■ Requirement:
Copy each line of the records that includes "none".

■ Extracted data entries:
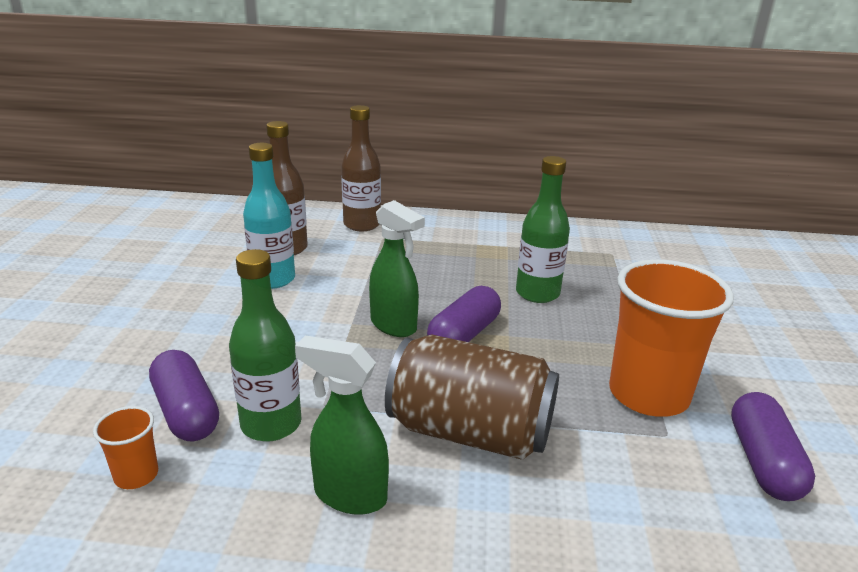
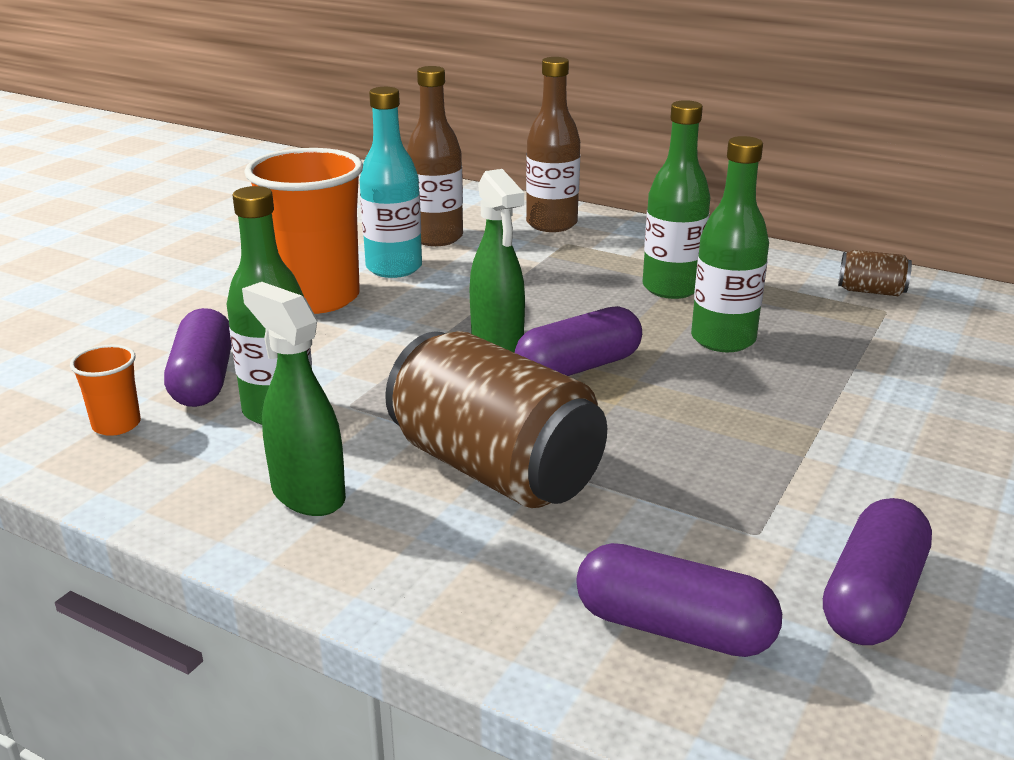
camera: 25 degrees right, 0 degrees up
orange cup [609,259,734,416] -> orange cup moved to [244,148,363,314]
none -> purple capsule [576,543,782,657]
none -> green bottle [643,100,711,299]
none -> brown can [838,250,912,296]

■ Solved exercise:
none -> purple capsule [576,543,782,657]
none -> green bottle [643,100,711,299]
none -> brown can [838,250,912,296]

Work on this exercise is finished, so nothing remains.